### EXERCISE REQUIREMENTS:
Below are the records; copy exactly the lines from the first through the one containing "first_place: [504, 162, 576, 229]", both included, and leave out the pictures.

*** Opening DATASET CONTENT ***

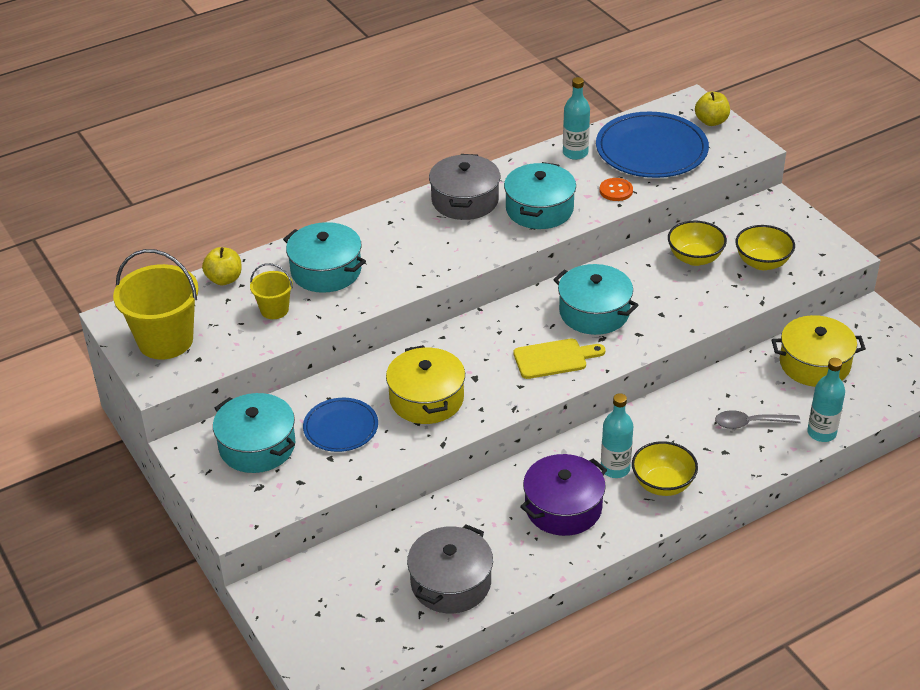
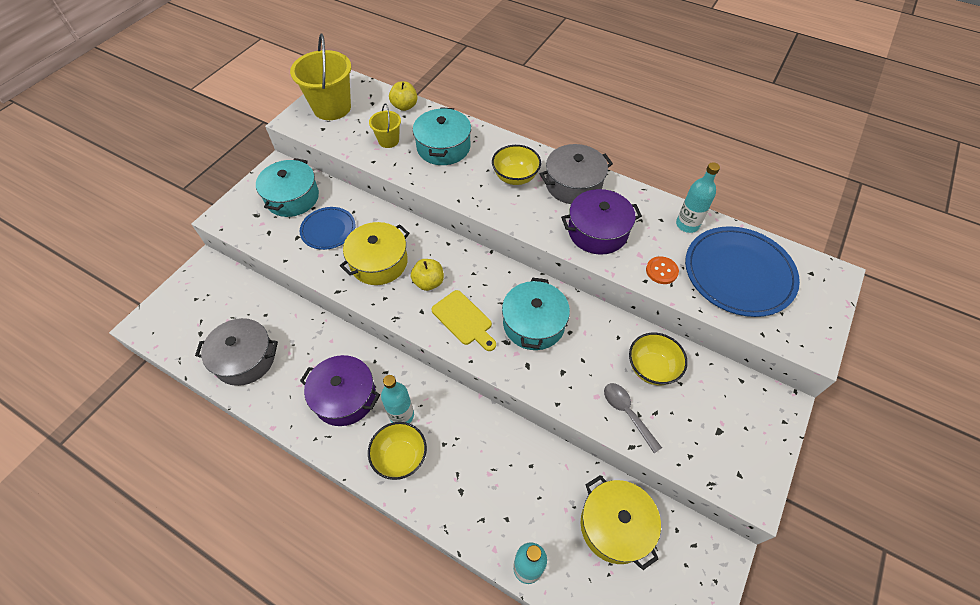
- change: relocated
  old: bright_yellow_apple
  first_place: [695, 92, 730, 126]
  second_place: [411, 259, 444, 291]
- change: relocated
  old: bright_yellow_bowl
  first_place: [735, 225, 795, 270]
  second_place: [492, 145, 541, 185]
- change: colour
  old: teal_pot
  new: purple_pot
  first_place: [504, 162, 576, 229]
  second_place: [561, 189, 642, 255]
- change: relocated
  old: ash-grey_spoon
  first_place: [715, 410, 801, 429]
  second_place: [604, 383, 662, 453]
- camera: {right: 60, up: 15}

*** Closing DATASET CONTENT ***

### SOLUTION FOR THIS PROBLEM:
- change: relocated
  old: bright_yellow_apple
  first_place: [695, 92, 730, 126]
  second_place: [411, 259, 444, 291]
- change: relocated
  old: bright_yellow_bowl
  first_place: [735, 225, 795, 270]
  second_place: [492, 145, 541, 185]
- change: colour
  old: teal_pot
  new: purple_pot
  first_place: [504, 162, 576, 229]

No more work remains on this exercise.